→ **Your assignment**
Exactly as they appear, please output the lines from the one with "C204: 330nF (3V3, GND) -> 3.3uF (3V3, GND)" through the end of the material, without pictures.

→ **Given records**
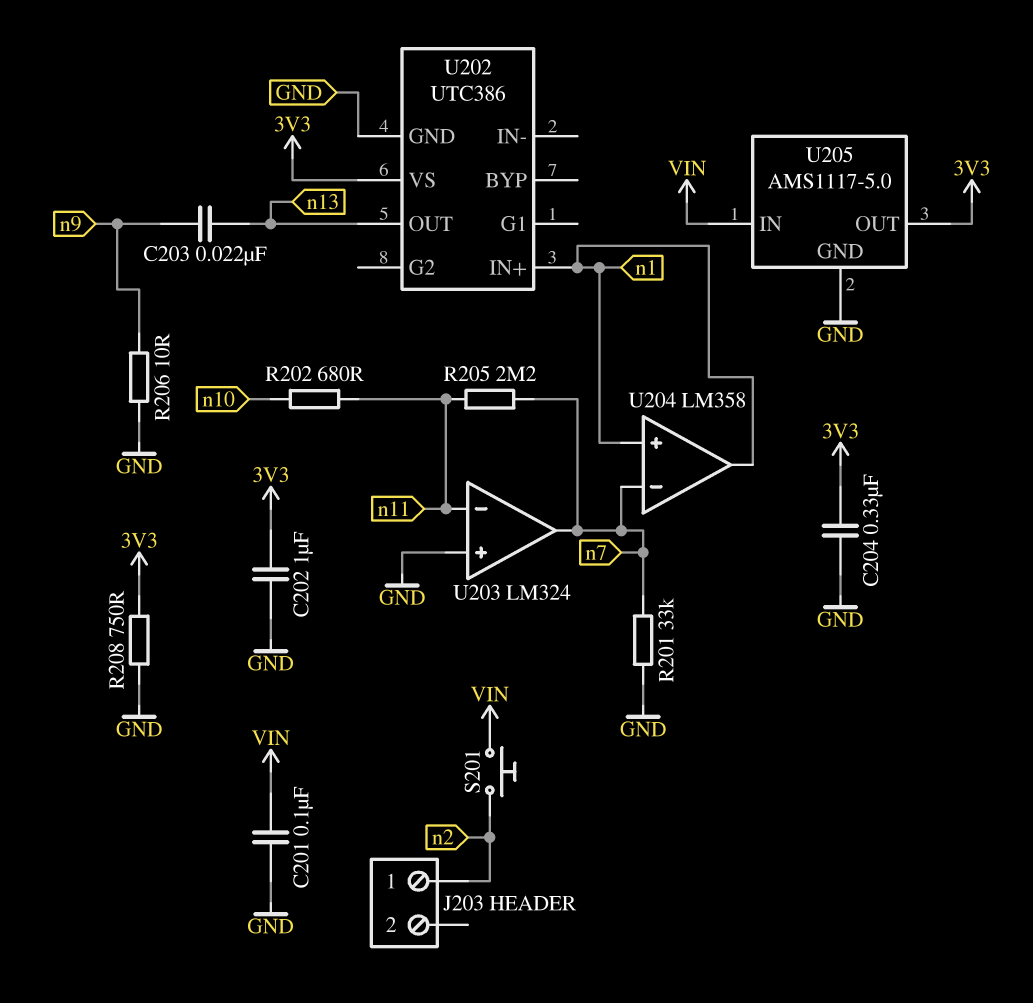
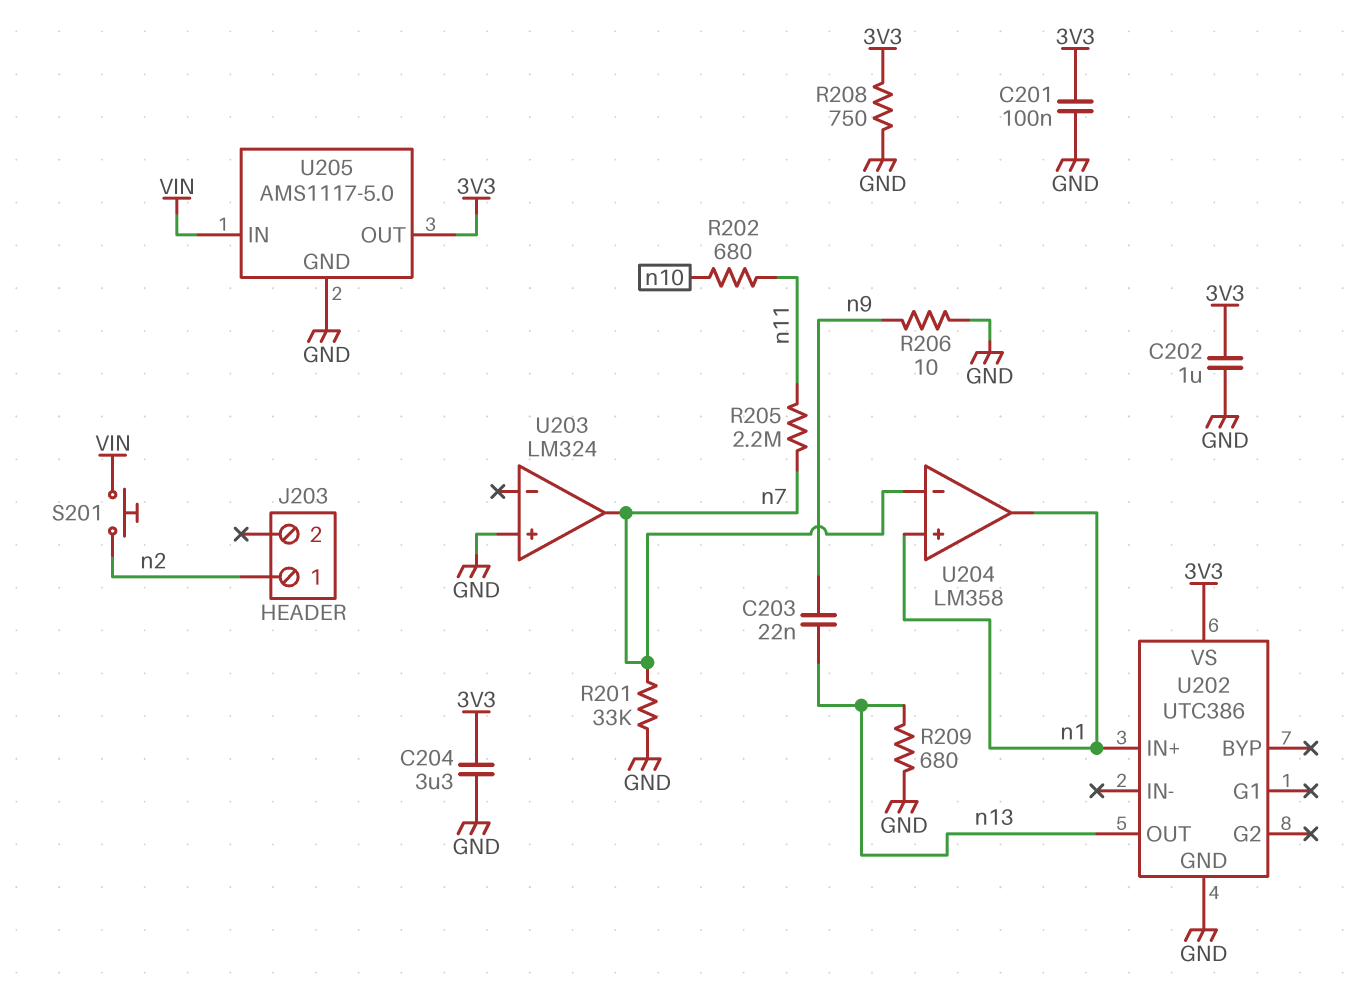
C201: 100nF (GND, VIN) -> 100nF (3V3, GND)
C204: 330nF (3V3, GND) -> 3.3uF (3V3, GND)
R209: none -> 680 (GND, n13)
U203 pin in-: n11 -> none

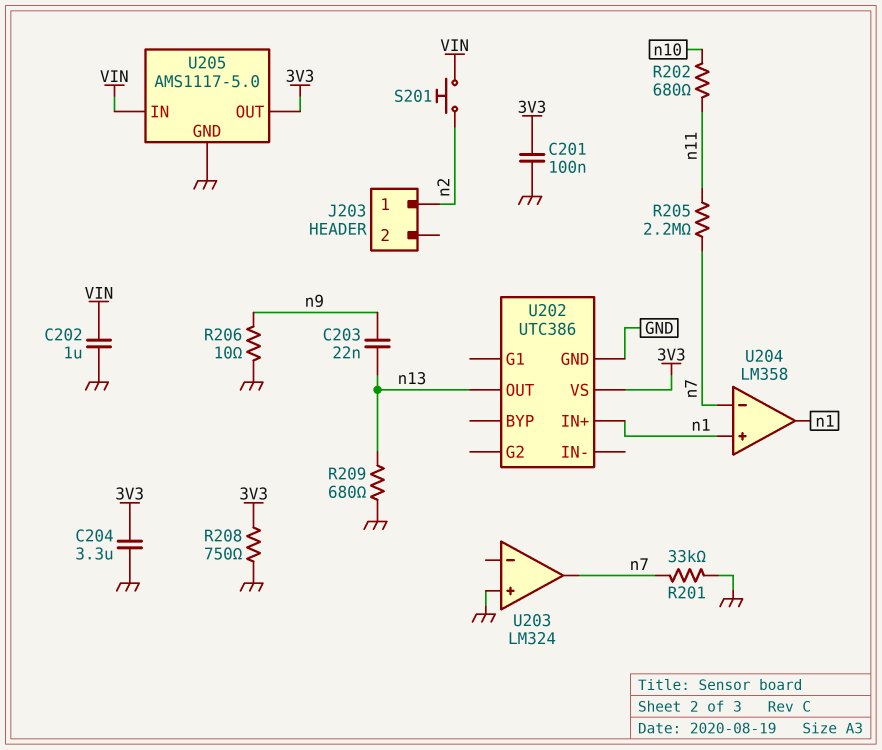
C202: 1uF (3V3, GND) -> 1uF (GND, VIN)

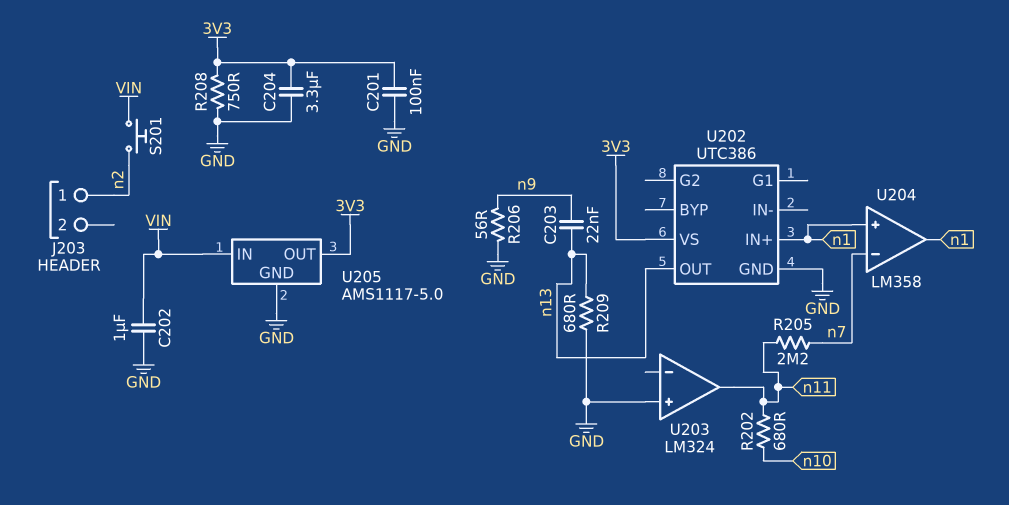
R201: 33k (GND, n7) -> none
R206: 10 (GND, n9) -> 56 (GND, n9)
U203 pin out: n7 -> n11

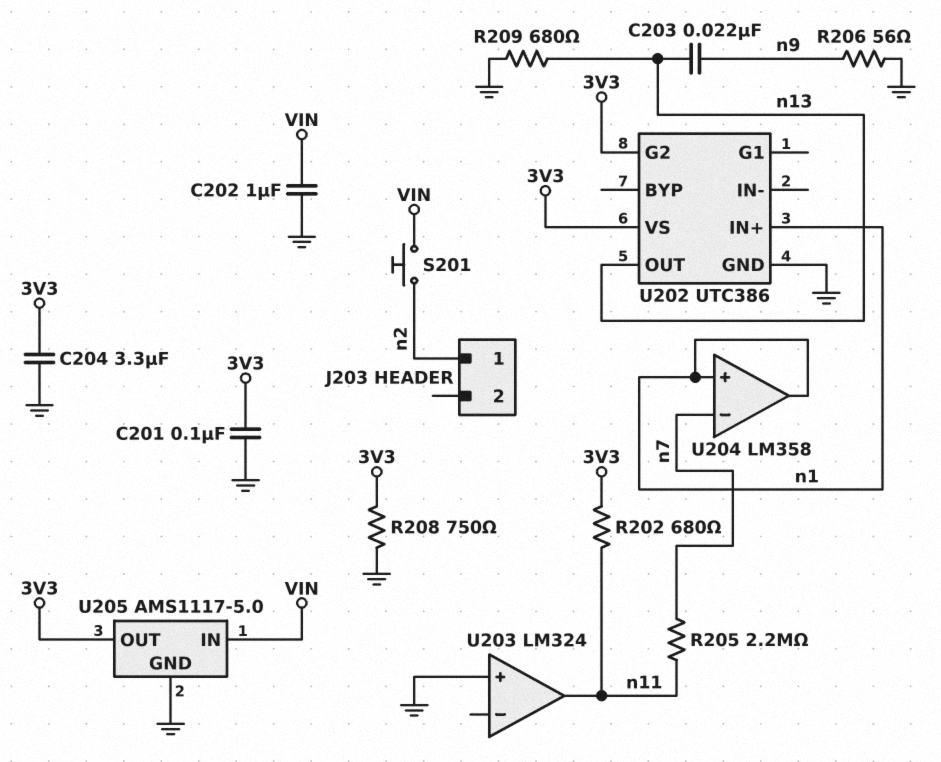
R202: 680 (n10, n11) -> 680 (3V3, n11)
U202 pin G2: none -> 3V3

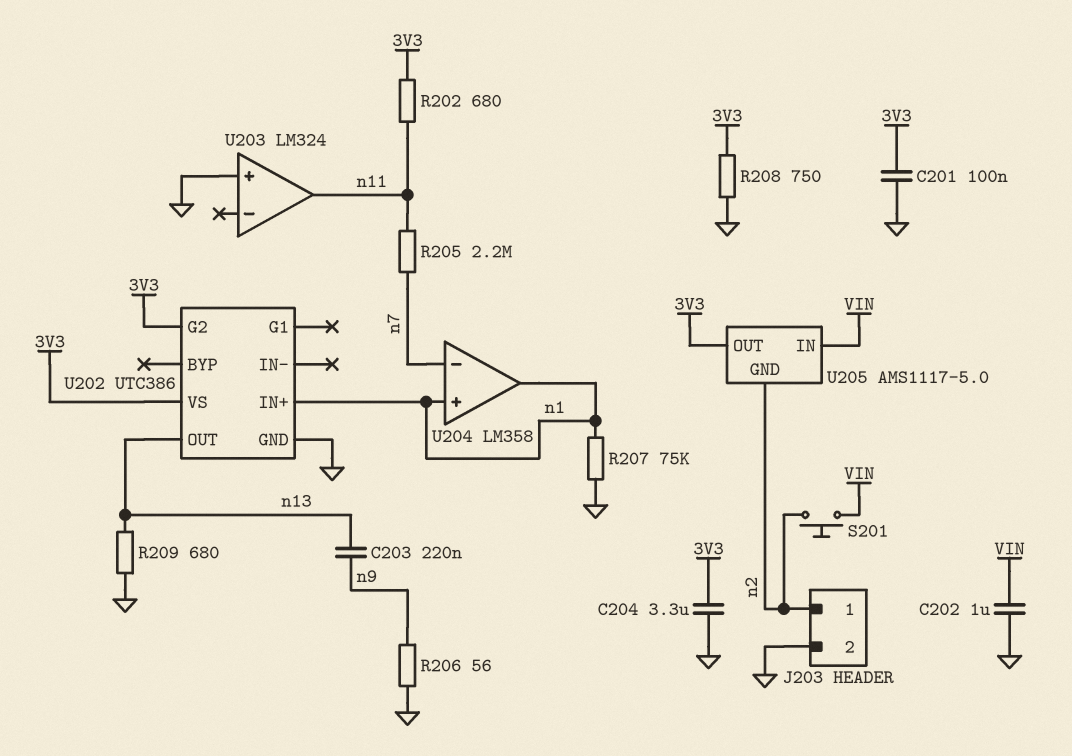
C203: 22nF (n9, n13) -> 220nF (n9, n13)
J203 pin 2: none -> GND
R207: none -> 75k (GND, n1)
U205 pin GND: GND -> n2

→ **Task solution**
C204: 330nF (3V3, GND) -> 3.3uF (3V3, GND)
R209: none -> 680 (GND, n13)
U203 pin in-: n11 -> none

C202: 1uF (3V3, GND) -> 1uF (GND, VIN)

R201: 33k (GND, n7) -> none
R206: 10 (GND, n9) -> 56 (GND, n9)
U203 pin out: n7 -> n11

R202: 680 (n10, n11) -> 680 (3V3, n11)
U202 pin G2: none -> 3V3

C203: 22nF (n9, n13) -> 220nF (n9, n13)
J203 pin 2: none -> GND
R207: none -> 75k (GND, n1)
U205 pin GND: GND -> n2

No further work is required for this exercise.